EXERCISE OBJECTIVE:
Repeat each entry word for word; the images are not part of the copy.

____ DATA UNDER STUDY

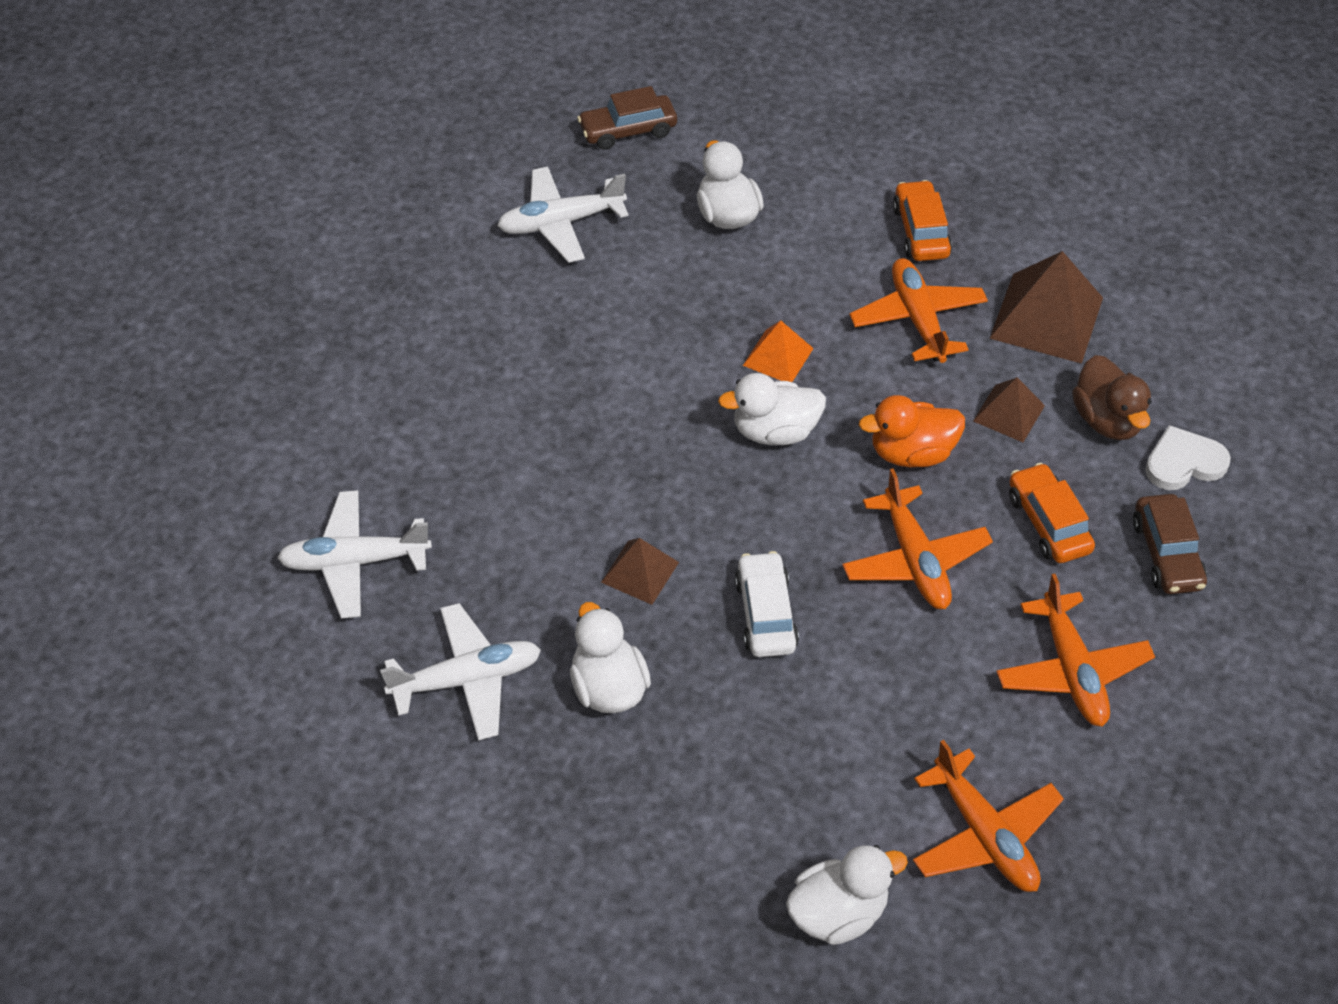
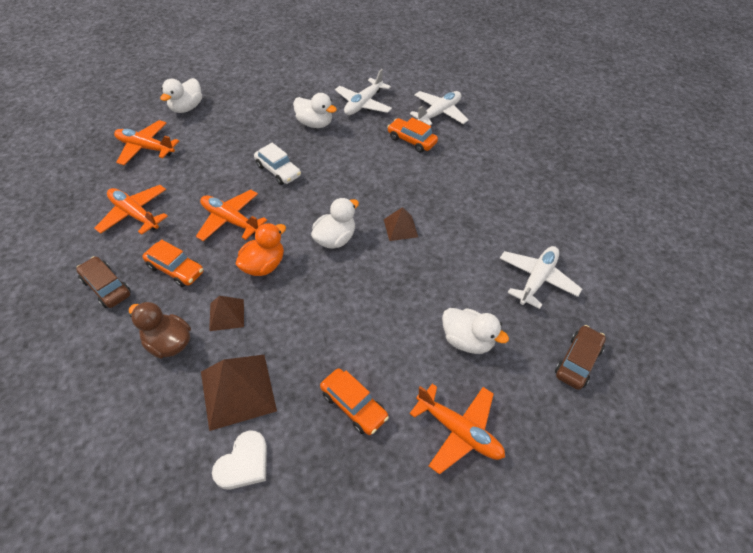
camera: 140 degrees right, 0 degrees up
(474, 533) = (411, 140): none -> orange car
(640, 572) = (339, 159): brown pyramid -> brown pyramid (400, 228)
(778, 357) = (365, 275): orange pyramid -> none
(918, 319) = (311, 341): orange plane -> orange plane (458, 431)
(1183, 462) = (113, 343): white heart -> white heart (244, 463)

________

OUTPUT FOR THIS TASK:
camera: 140 degrees right, 0 degrees up
(474, 533) = (411, 140): none -> orange car
(640, 572) = (339, 159): brown pyramid -> brown pyramid (400, 228)
(778, 357) = (365, 275): orange pyramid -> none
(918, 319) = (311, 341): orange plane -> orange plane (458, 431)
(1183, 462) = (113, 343): white heart -> white heart (244, 463)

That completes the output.